EXERCISE REQUIREMENTS
From the entries that follow, copy exactly the lines beginning at the line holding "MATRIX3 pin CS: D8 -> D7" and continuing through the line holding "RGB pin B: RX -> A0".

DATASET
▼

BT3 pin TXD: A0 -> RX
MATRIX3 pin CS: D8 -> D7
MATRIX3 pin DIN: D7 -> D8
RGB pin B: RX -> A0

▲
▼

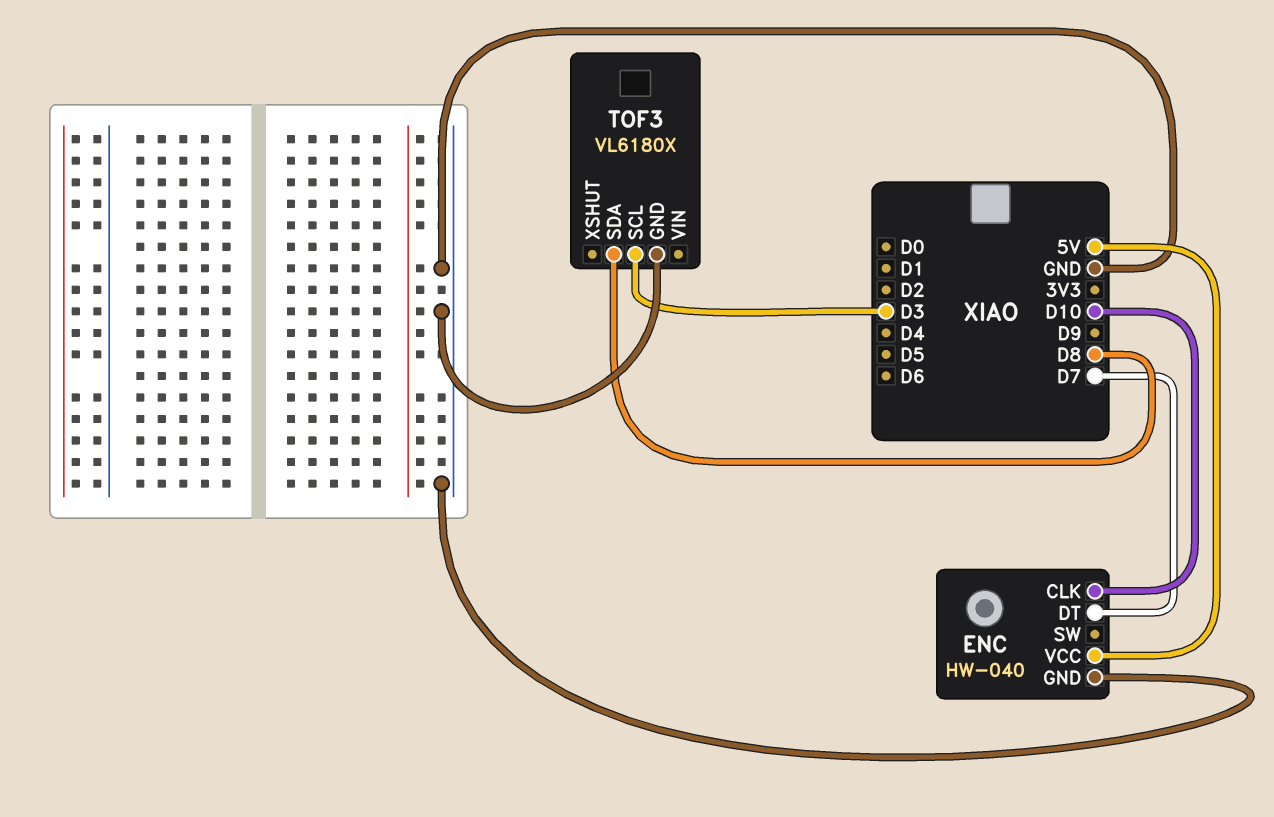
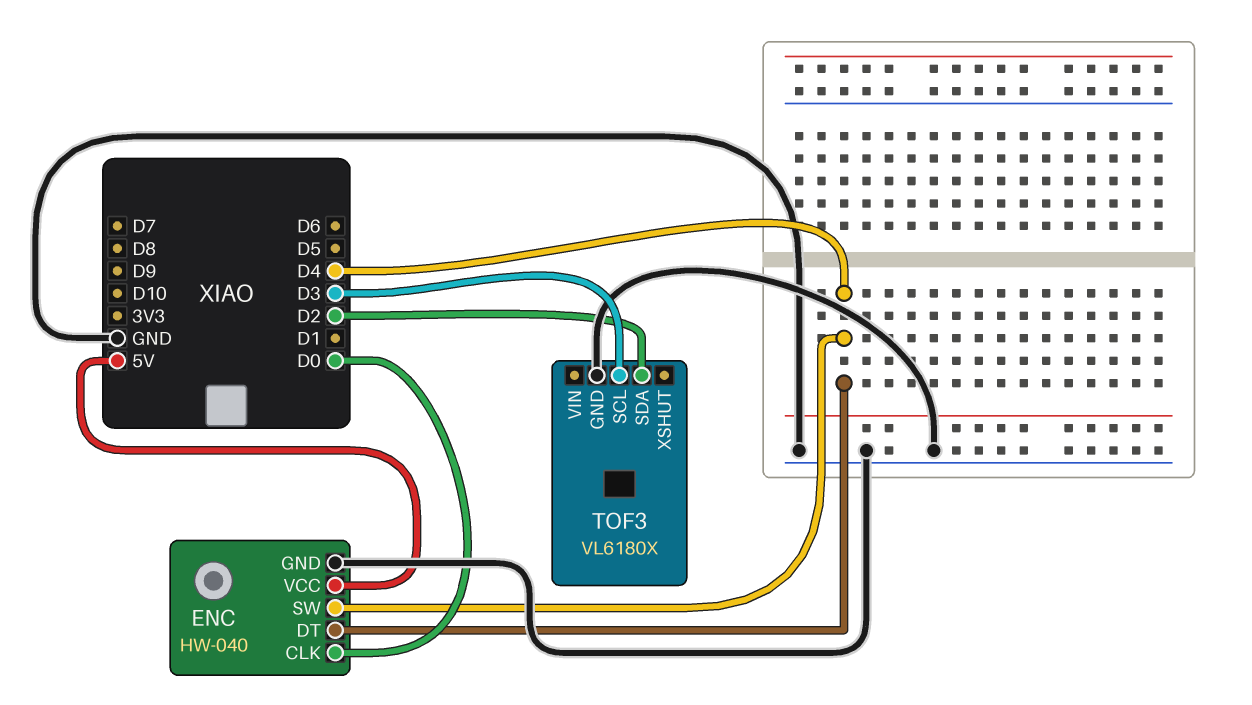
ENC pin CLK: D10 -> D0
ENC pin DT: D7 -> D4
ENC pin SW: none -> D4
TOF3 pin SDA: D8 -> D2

▲

WRITTEN ANSWER
MATRIX3 pin CS: D8 -> D7
MATRIX3 pin DIN: D7 -> D8
RGB pin B: RX -> A0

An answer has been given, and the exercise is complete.